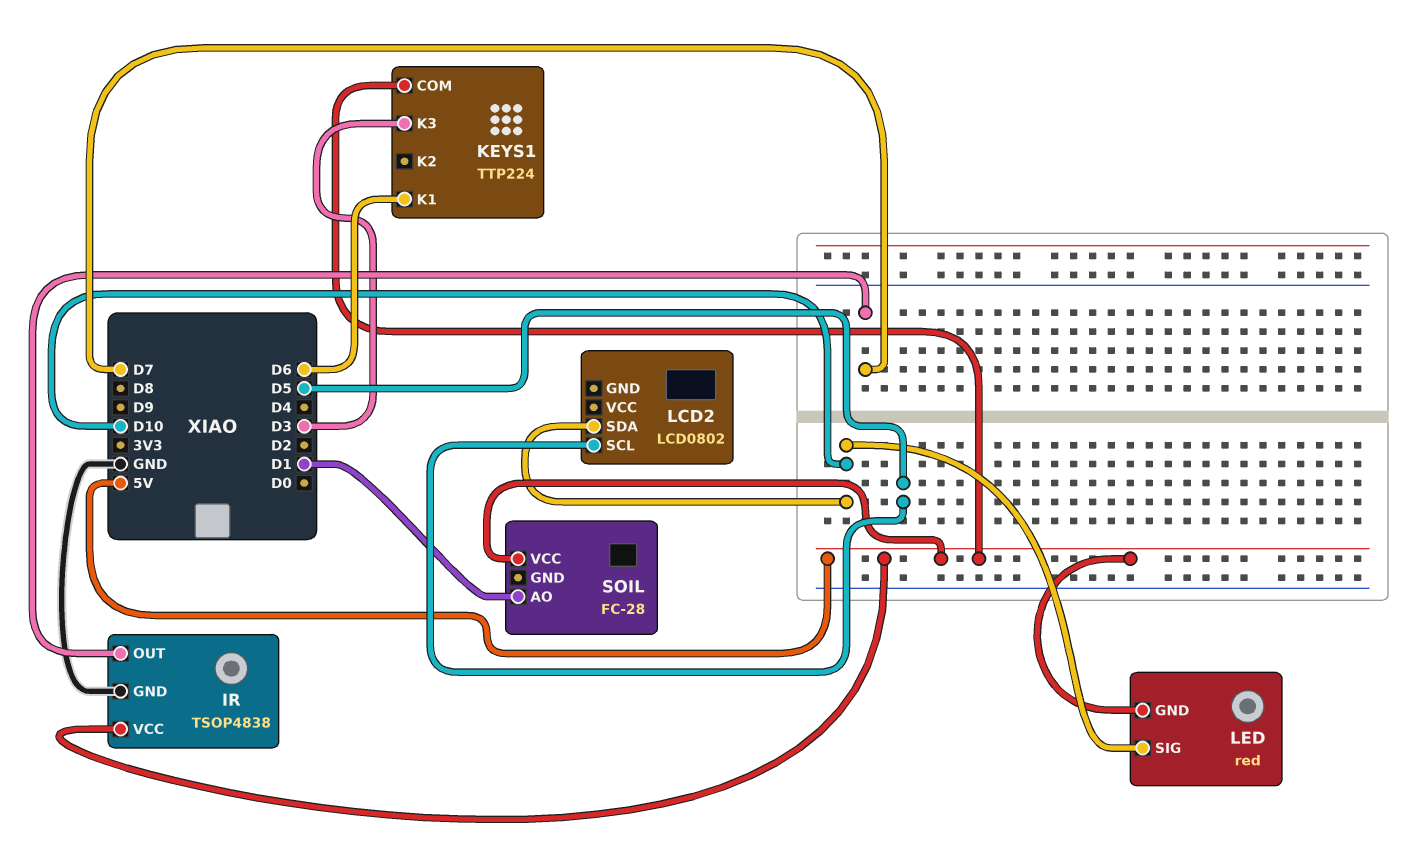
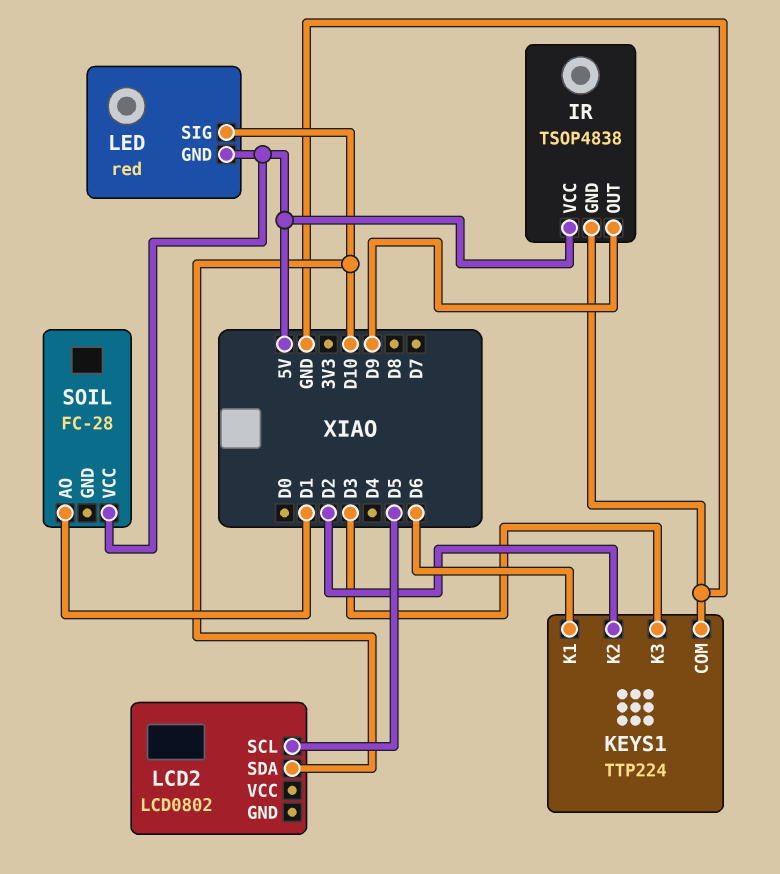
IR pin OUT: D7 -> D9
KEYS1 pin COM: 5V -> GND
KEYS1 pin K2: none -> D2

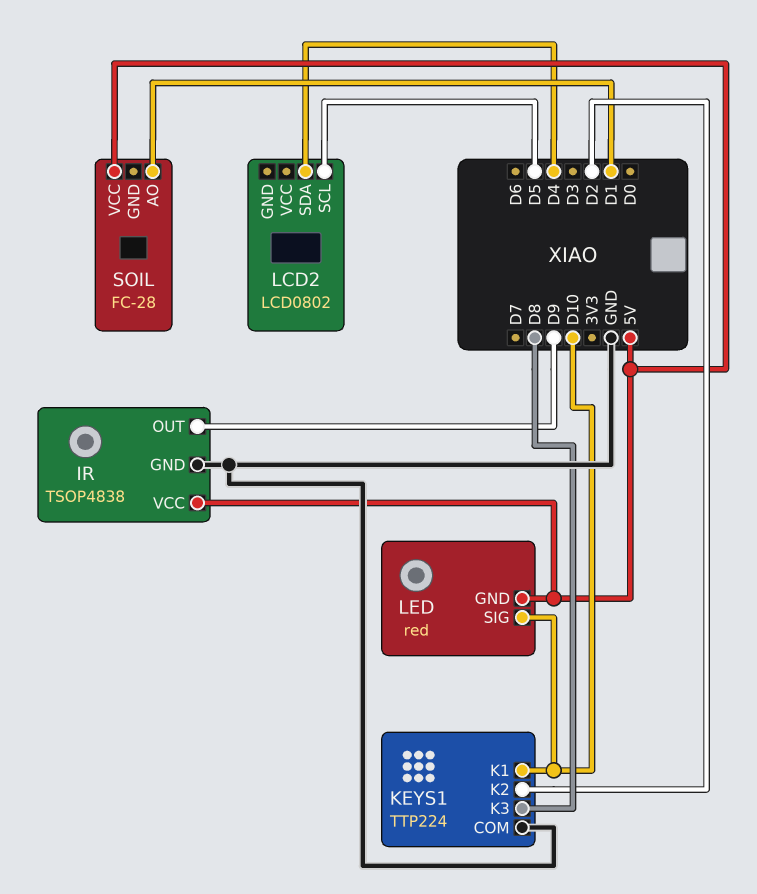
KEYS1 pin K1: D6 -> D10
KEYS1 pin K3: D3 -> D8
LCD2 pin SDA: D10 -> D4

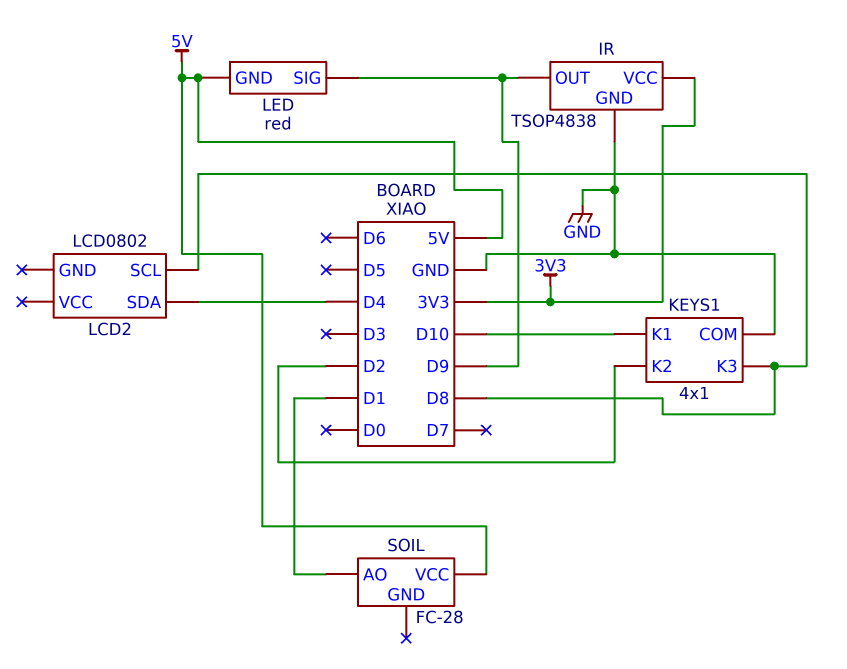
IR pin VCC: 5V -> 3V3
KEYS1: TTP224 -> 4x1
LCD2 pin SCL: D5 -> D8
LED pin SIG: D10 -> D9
---
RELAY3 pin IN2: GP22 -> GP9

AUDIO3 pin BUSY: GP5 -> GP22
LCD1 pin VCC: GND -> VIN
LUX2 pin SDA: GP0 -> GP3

• [ACTION ITEM]: Return the material from the line containing "LCD2 pin SDA: D10 -> D4" through the line containing "LED pin SIG: D10 -> D9", exactly and in full, but without its pictures.

• [TASK RESULT]:
LCD2 pin SDA: D10 -> D4

IR pin VCC: 5V -> 3V3
KEYS1: TTP224 -> 4x1
LCD2 pin SCL: D5 -> D8
LED pin SIG: D10 -> D9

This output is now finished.